BEGIN

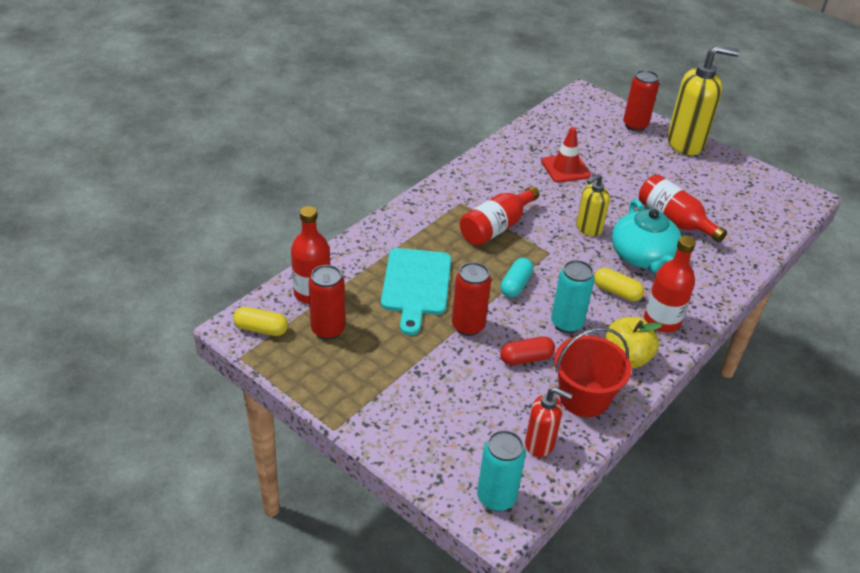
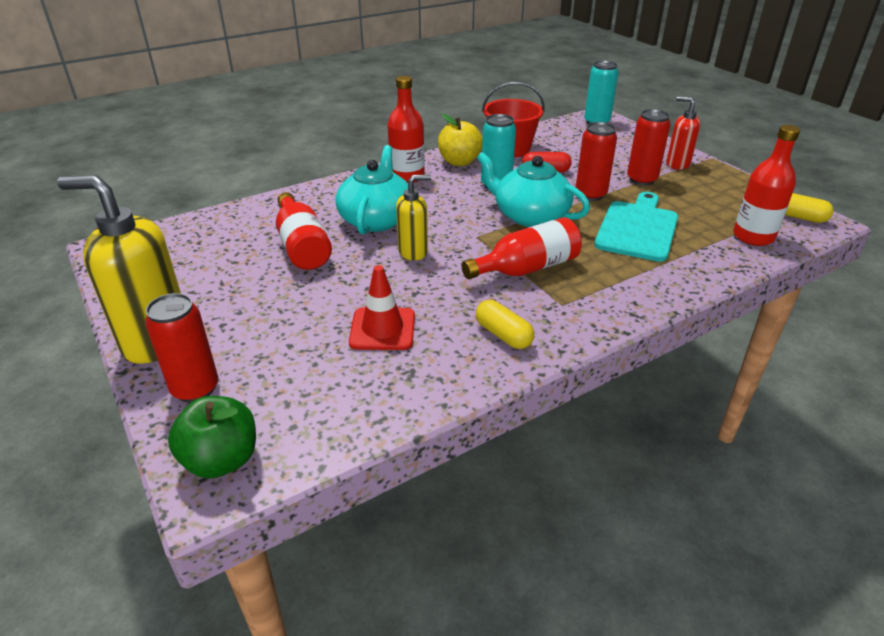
camera: 160 degrees left, 5 degrees down
(328, 329) = (729, 209): red can -> red can (641, 180)
(515, 285) = (530, 216): turquoise capsule -> turquoise teapot
(540, 444) = (556, 136): red soap dispenser -> red soap dispenser (677, 164)
(590, 103) = (221, 460): none -> green apple
(616, 292) = (430, 198): yellow capsule -> yellow capsule (503, 335)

END

Task prompt: Restate all of the data word for word and include no pictures.

Response below:
camera: 160 degrees left, 5 degrees down
(328, 329) = (729, 209): red can -> red can (641, 180)
(515, 285) = (530, 216): turquoise capsule -> turquoise teapot
(540, 444) = (556, 136): red soap dispenser -> red soap dispenser (677, 164)
(590, 103) = (221, 460): none -> green apple
(616, 292) = (430, 198): yellow capsule -> yellow capsule (503, 335)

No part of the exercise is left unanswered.